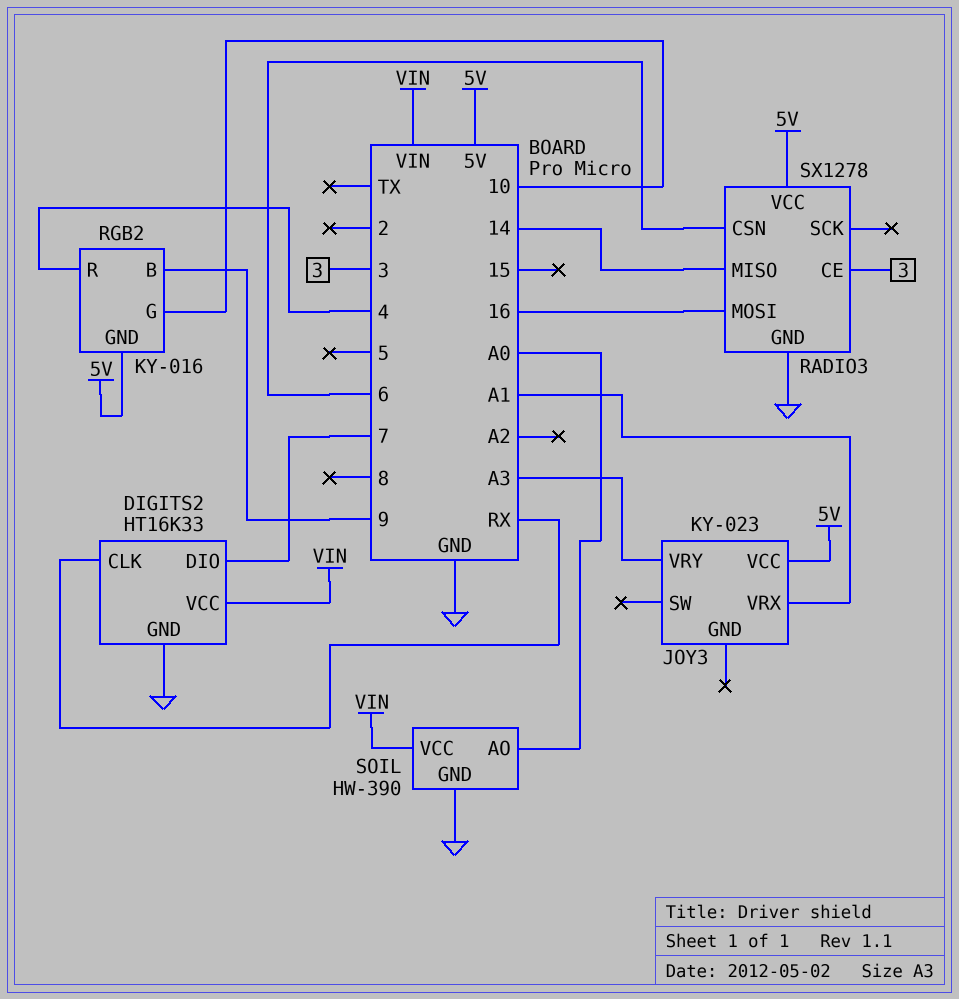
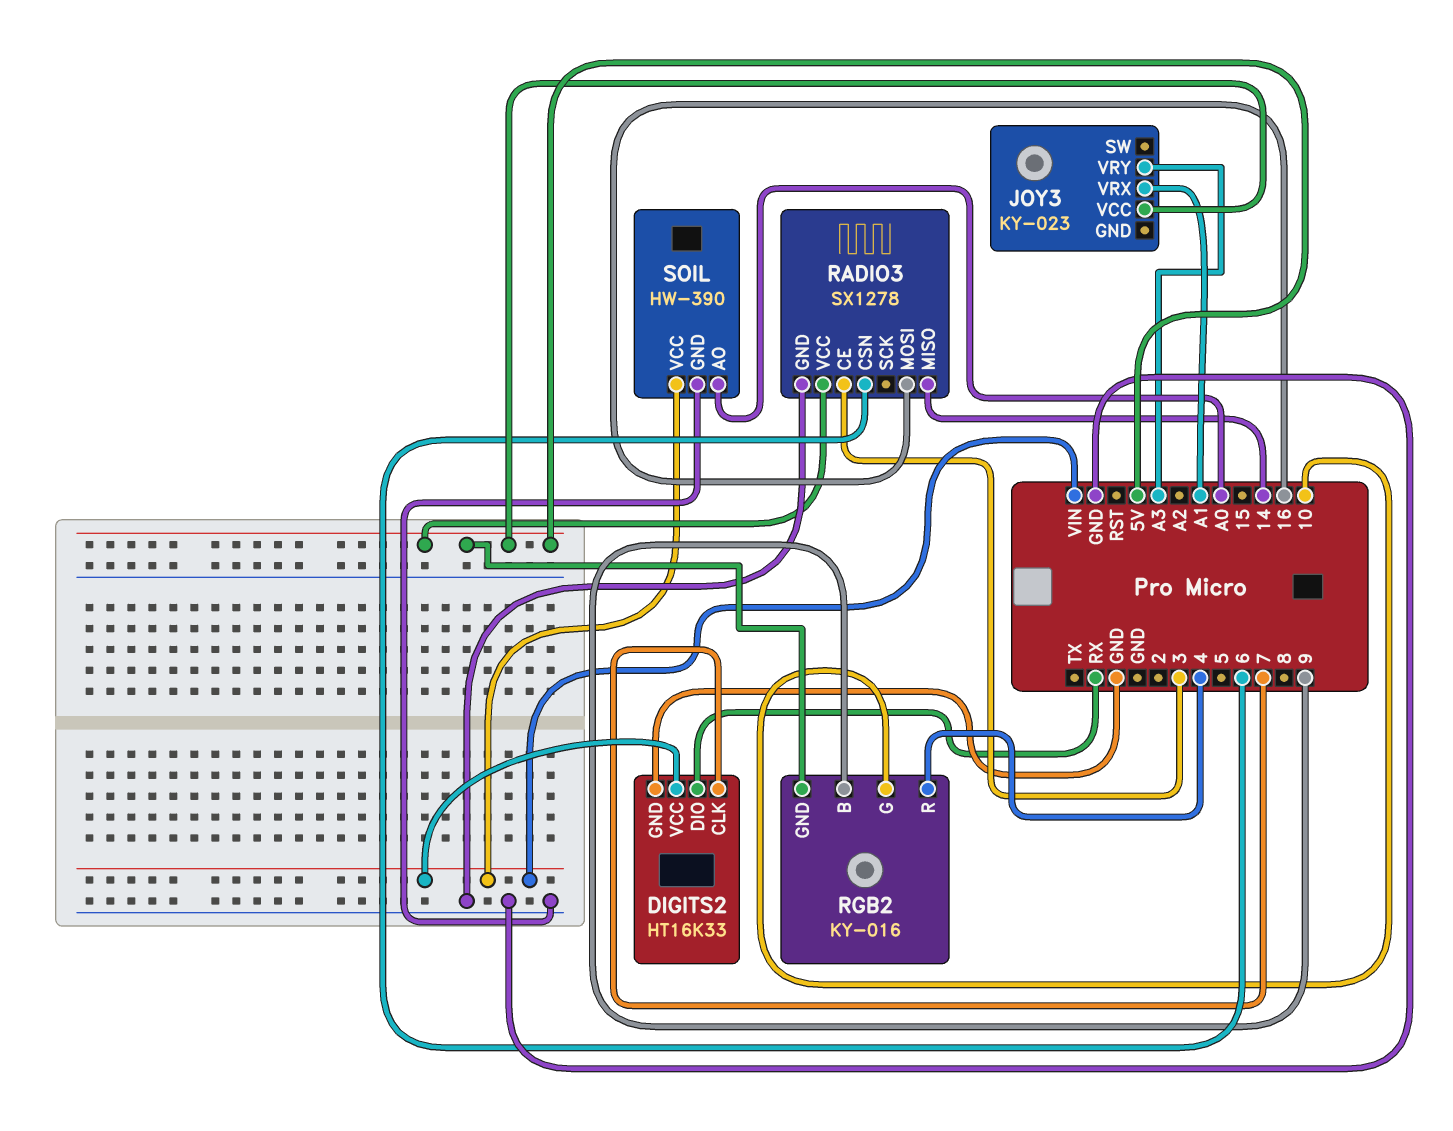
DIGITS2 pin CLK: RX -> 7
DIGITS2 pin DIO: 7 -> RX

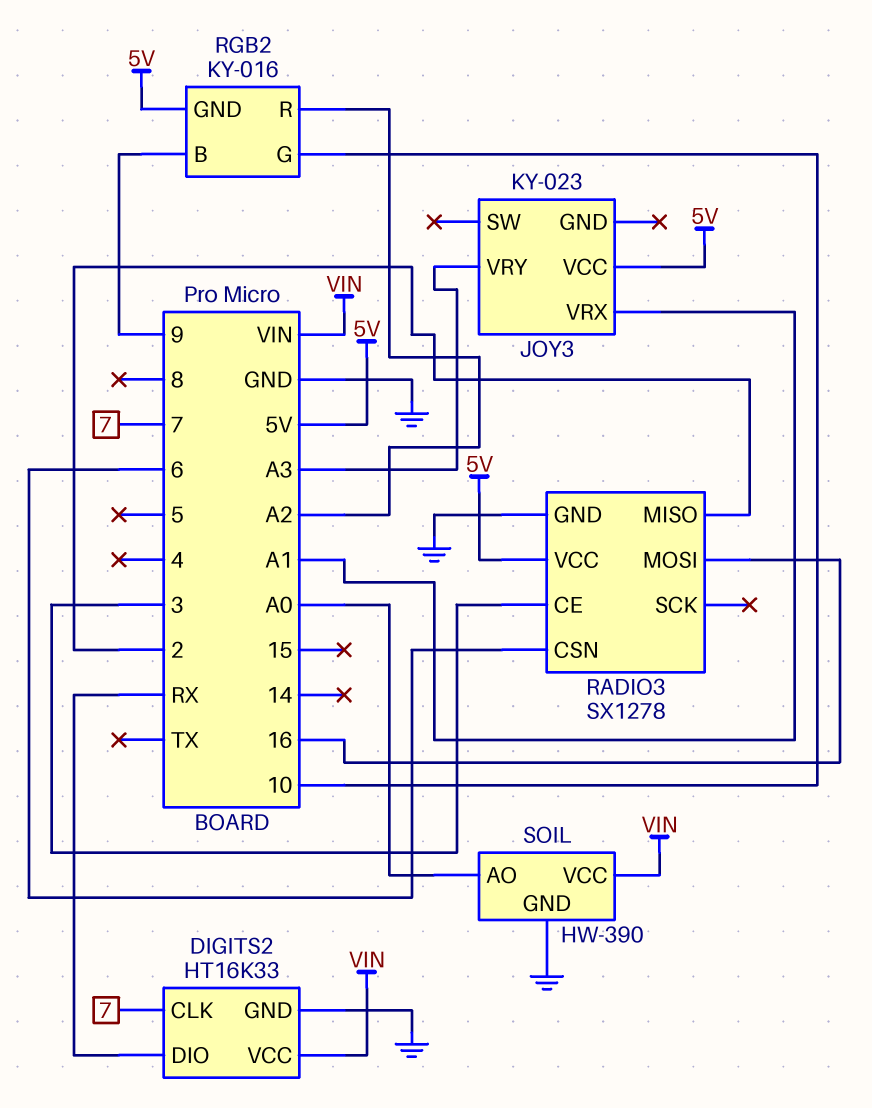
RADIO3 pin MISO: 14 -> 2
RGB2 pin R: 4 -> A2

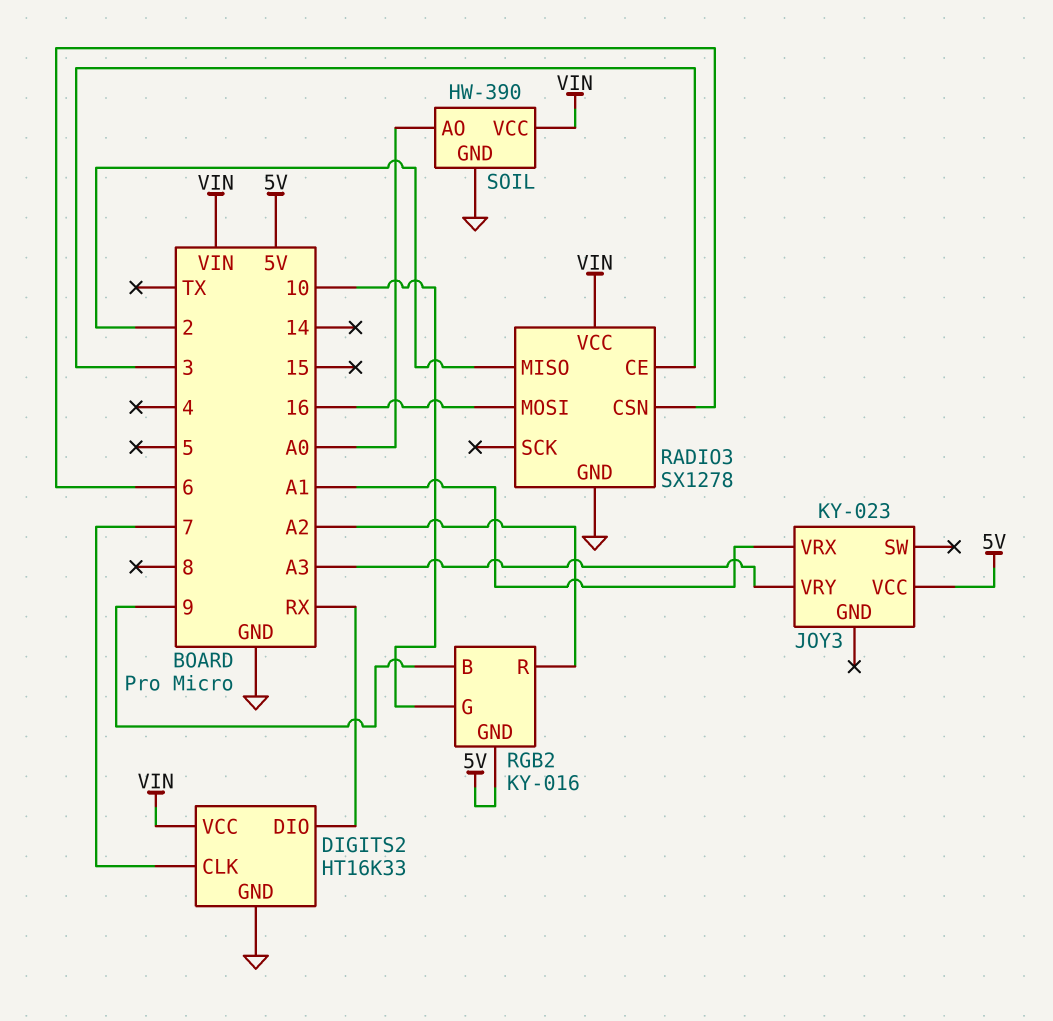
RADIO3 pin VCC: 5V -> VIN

= To do =
Reproduce the entire listing above precisely, but keep the images out.

= Solution for this exercise =
DIGITS2 pin CLK: RX -> 7
DIGITS2 pin DIO: 7 -> RX

RADIO3 pin MISO: 14 -> 2
RGB2 pin R: 4 -> A2

RADIO3 pin VCC: 5V -> VIN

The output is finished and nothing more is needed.